Problem requirements
Repeat these records exactly, pictures excluded.
Segment Start: Given records
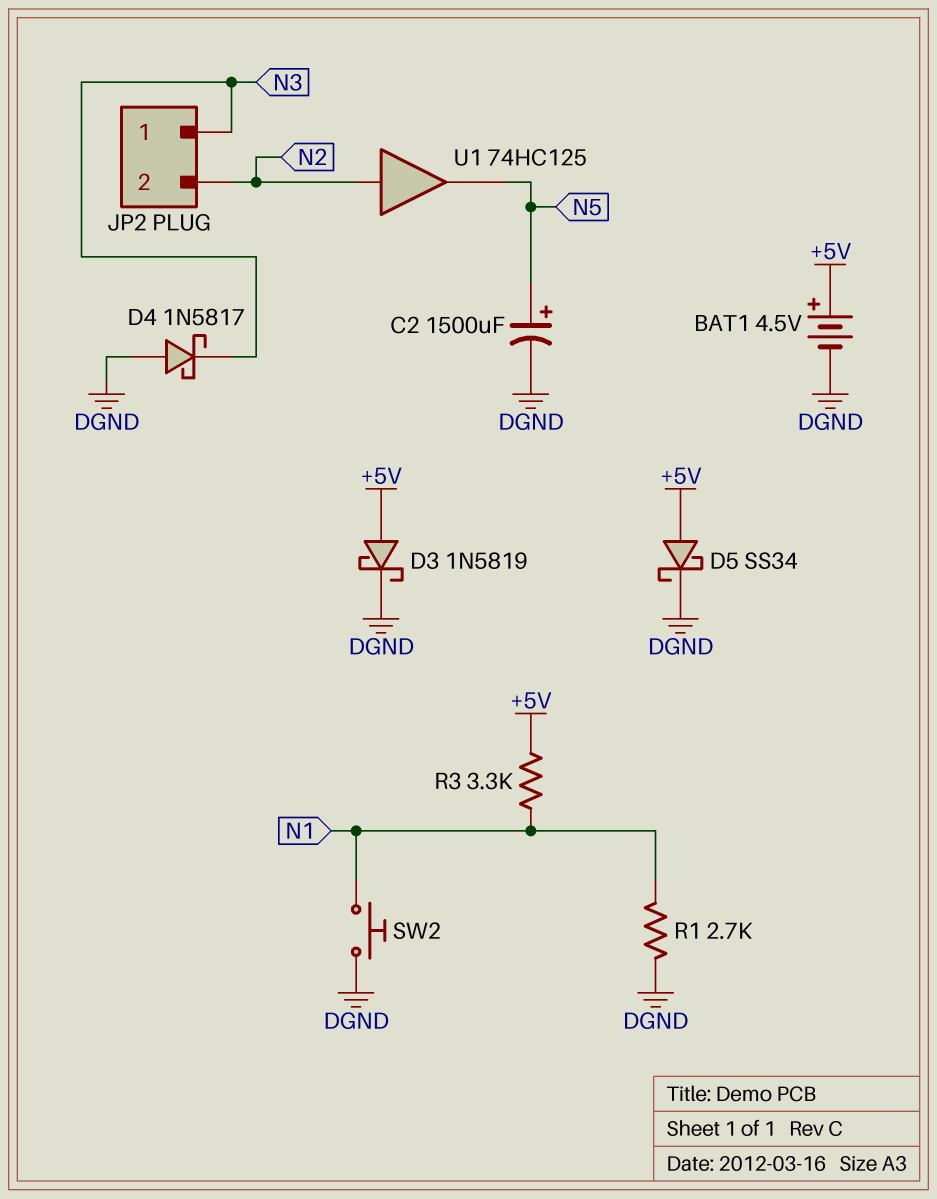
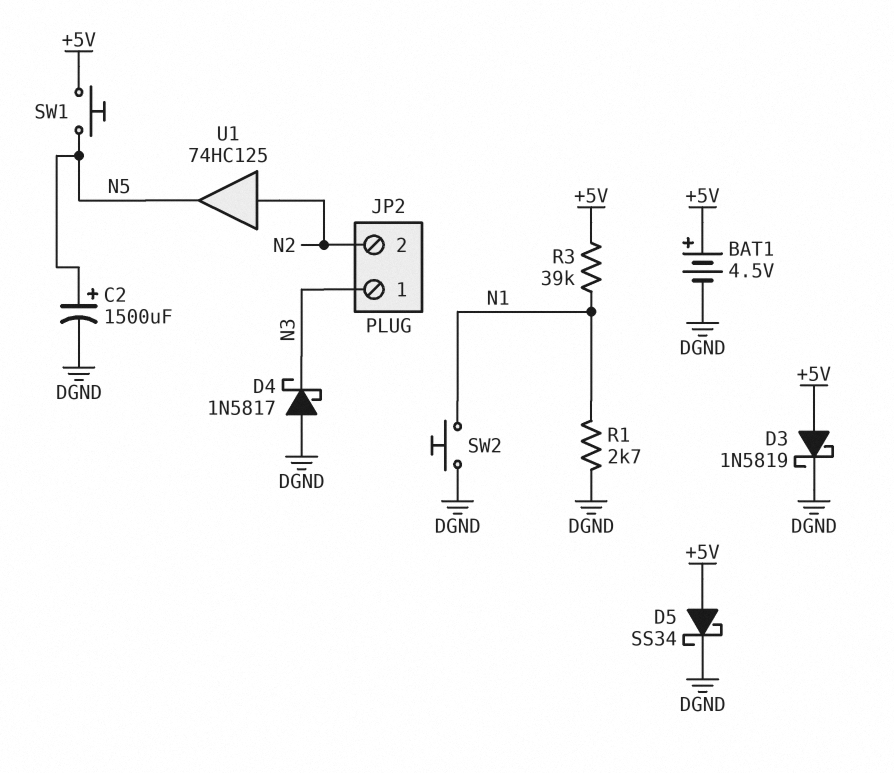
R3: 3.3k (+5V, N1) -> 39k (+5V, N1)
SW1: none -> button (+5V, N5)

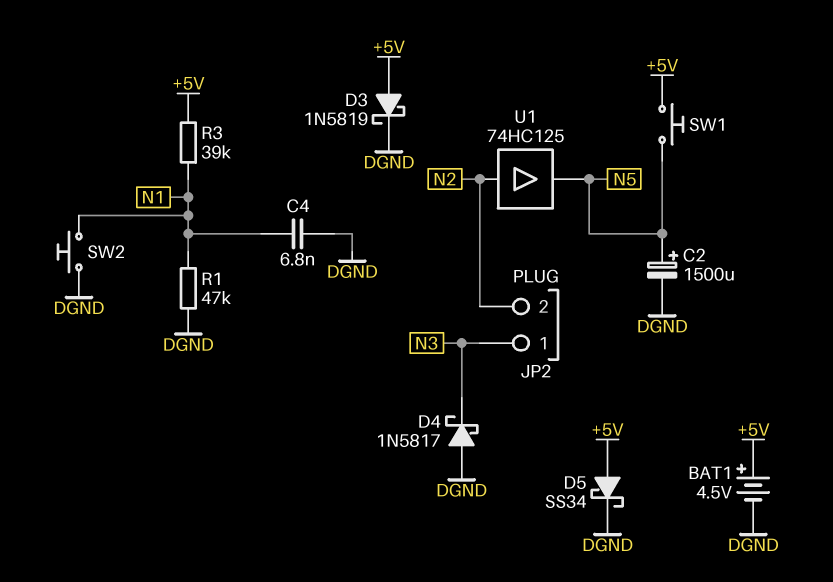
C4: none -> 6.8nF (DGND, N1)
R1: 2.7k (DGND, N1) -> 47k (DGND, N1)

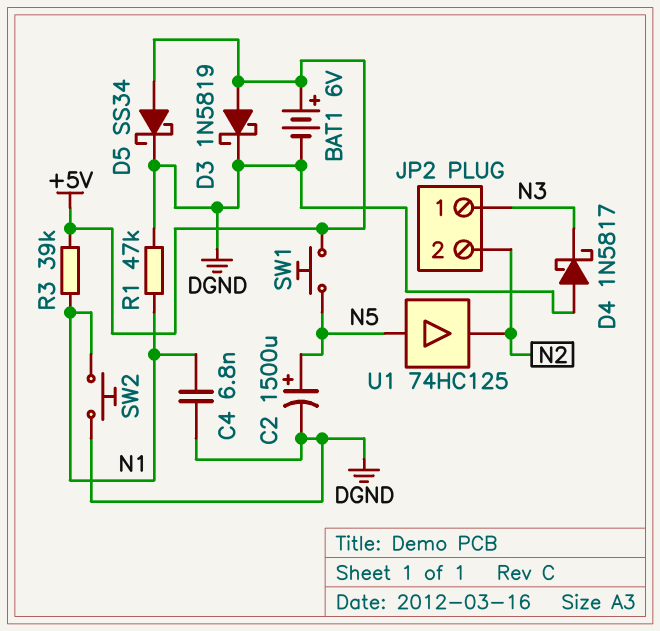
BAT1: 4.5V (plus +5V, minus DGND) -> 6V (plus +5V, minus DGND)
U1: buffer 74HC125 (in N2, out N5) -> buffer 74HC125 (in N5, out N2)

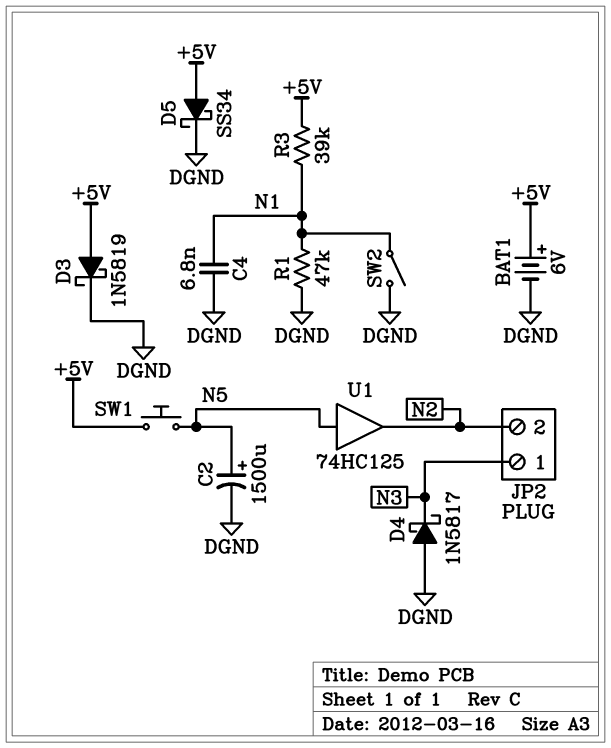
SW2: button (DGND, N1) -> switch (DGND, N1)

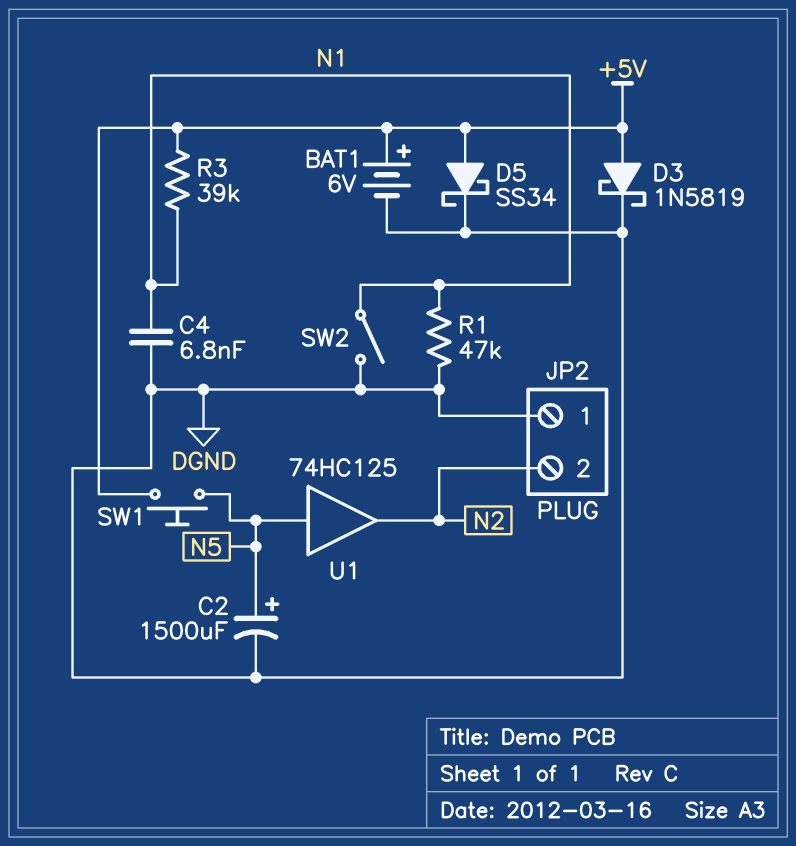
D4: schottky 1N5817 (A DGND, K N3) -> none
JP2 pin 1: N3 -> DGND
Segment End: Given records
Answer for the task
R3: 3.3k (+5V, N1) -> 39k (+5V, N1)
SW1: none -> button (+5V, N5)

C4: none -> 6.8nF (DGND, N1)
R1: 2.7k (DGND, N1) -> 47k (DGND, N1)

BAT1: 4.5V (plus +5V, minus DGND) -> 6V (plus +5V, minus DGND)
U1: buffer 74HC125 (in N2, out N5) -> buffer 74HC125 (in N5, out N2)

SW2: button (DGND, N1) -> switch (DGND, N1)

D4: schottky 1N5817 (A DGND, K N3) -> none
JP2 pin 1: N3 -> DGND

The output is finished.